_What you will do_
Pick out each line in the items below containing the string "acciaccatura" and copy those lines.

_A data block_
****************

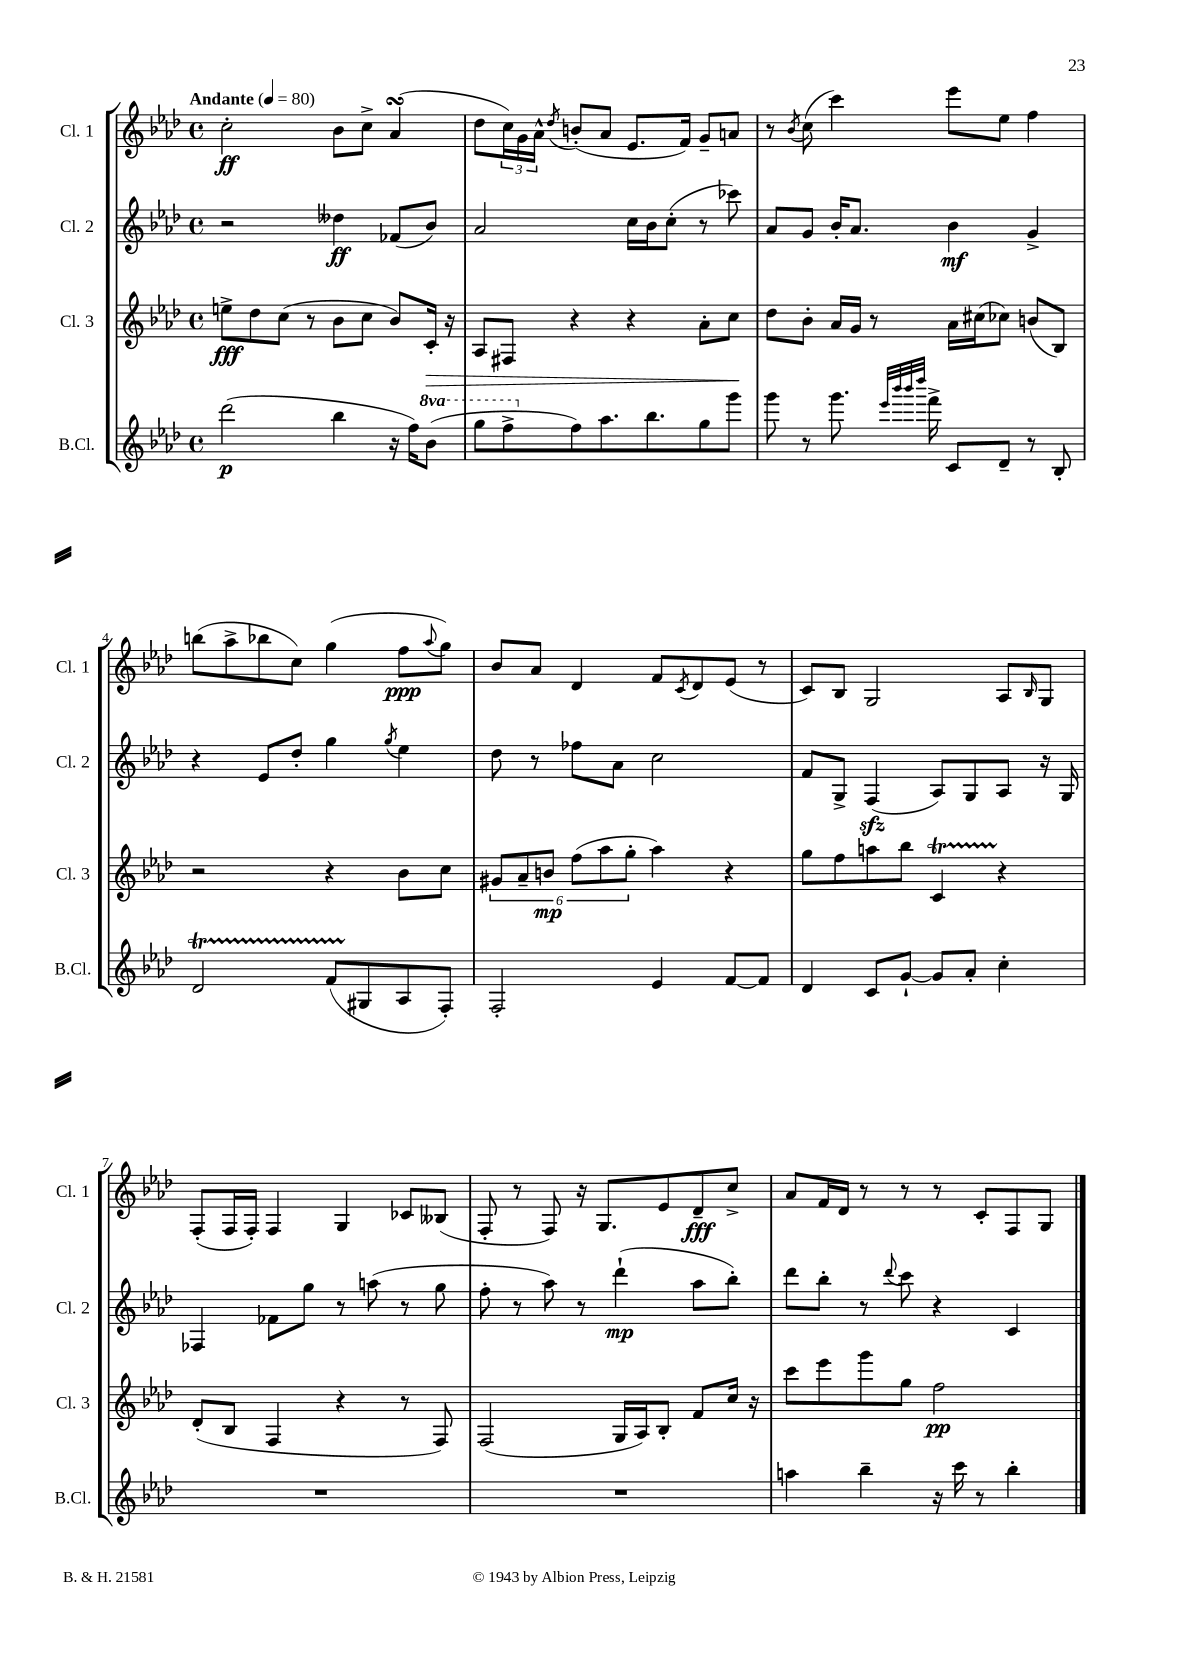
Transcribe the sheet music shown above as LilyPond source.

<<
\new StaffGroup <<
\new Staff = "s0" \with { instrumentName = "Cl. 1" shortInstrumentName = "Cl. 1" } {
    \clef treble \key aes \major \defaultTimeSignature \time 4/4 \tempo "Andante" 4 = 80
    c''2-.\ff bes'8 c''8-> aes'4\turn( |
    des''8 \tuplet 3/2 { c''16) g'16 aes'16-^ } \acciaccatura { des''8 } b'8-.( aes'8 ees'8. f'16) g'8-- a'8 |
    r8 \acciaccatura { bes'8 } c''8( c'''4) ees'''8 ees''8 f''4 |
    b''8( aes''8-> bes''8 c''8) g''4( f''8\ppp \appoggiatura { aes''8 } g''8) |
    bes'8 aes'8 des'4 f'8 \acciaccatura { c'8 } des'8 ees'8( r8 |
    c'8) bes8 g2 aes8 \grace { bes16 } g8 |
    f8-.( f16 f16-.) f4 g4 ces'8 beses8( |
    f8-. r8 f8) r16 g8. ees'8 des'8--\fff c''8-> |
    aes'8 f'16 des'16 r8 r8 r8 c'8-. f8 g8 \bar "|." |
}
\new Staff = "s1" \with { instrumentName = "Cl. 2" shortInstrumentName = "Cl. 2" } {
    \clef treble \key aes \major \defaultTimeSignature \time 4/4
    r2 deses''4\ff fes'8( bes'8) |
    aes'2 c''16 bes'16 c''8-.( r8 ces'''8) |
    aes'8 g'8 bes'16-. aes'8. bes'4\mf g'4-> |
    r4 ees'8 des''8-. g''4 \acciaccatura { g''8 } ees''4 |
    des''8 r8 fes''8 aes'8 c''2 |
    f'8 g8-> f4\sfz( aes8) g8 aes8 r16 g16 |
    fes4 fes'8 g''8 r8 a''8( r8 g''8 |
    f''8-. r8 aes''8) r8 des'''4-!\mp( aes''8 bes''8-.) |
    des'''8 bes''8-. r8 \appoggiatura { des'''8 } c'''8 r4 c'4 \bar "|." |
}
\new Staff = "s2" \with { instrumentName = "Cl. 3" shortInstrumentName = "Cl. 3" } {
    \clef treble \key aes \major \defaultTimeSignature \time 4/4
    e''8->\fff des''8 c''8( r8 bes'8 c''8 bes'8) c'16-.\> r16 |
    aes8 fis8 r4 r4 aes'8-. c''8\! |
    des''8 bes'8-. aes'16 g'16 r8 aes'16 cis''16( ces''8) b'8( bes8) |
    r2 r4 bes'8 c''8 |
    \tuplet 6/4 { gis'8 aes'8-- b'8\mp f''8( aes''8 g''8-. } aes''4) r4 |
    g''8 f''8 a''8 bes''8 c'4\startTrillSpan r4\stopTrillSpan |
    des'8-.( bes8 f4 r4 r8 f8) |
    f2( g16 aes16) bes8-. f'8 c''16 r16 |
    c'''8 ees'''8 g'''8 g''8 f''2\pp \bar "|." |
}
\new Staff = "s3" \with { instrumentName = "B.Cl." shortInstrumentName = "B.Cl." } {
    \clef treble \key aes \major \defaultTimeSignature \time 4/4 \set Staff.ottavationMarkups = #ottavation-simple-ordinals
    des'''2\p( bes''4 r16 f''16) \ottava #1 bes''8( |
    g'''8 f'''8-> \ottava #0 f''8) aes''8. bes''8. g''8 g'''8 |
    g'''8 r8 g'''8. \grace { ees'''32 bes'''32 bes'''32 des''''32 } f'''16-> c'8 des'8-- r8 bes8-. |
    des'2\startTrillSpan f'8( gis8\stopTrillSpan aes8 f8-.) |
    f2-. ees'4 f'8~ f'8 |
    des'4 c'8 g'8~-! g'8 aes'8-. c''4-. |
    R1 |
    R1 |
    a''4 bes''4-- r16 c'''16 r8 bes''4-. \bar "|." |
}
>>
>>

****************

_Task output_
    des''8 \tuplet 3/2 { c''16) g'16 aes'16-^ } \acciaccatura { des''8 } b'8-.( aes'8 ees'8. f'16) g'8-- a'8 |
    r8 \acciaccatura { bes'8 } c''8( c'''4) ees'''8 ees''8 f''4 |
    bes'8 aes'8 des'4 f'8 \acciaccatura { c'8 } des'8 ees'8( r8 |
    r4 ees'8 des''8-. g''4 \acciaccatura { g''8 } ees''4 |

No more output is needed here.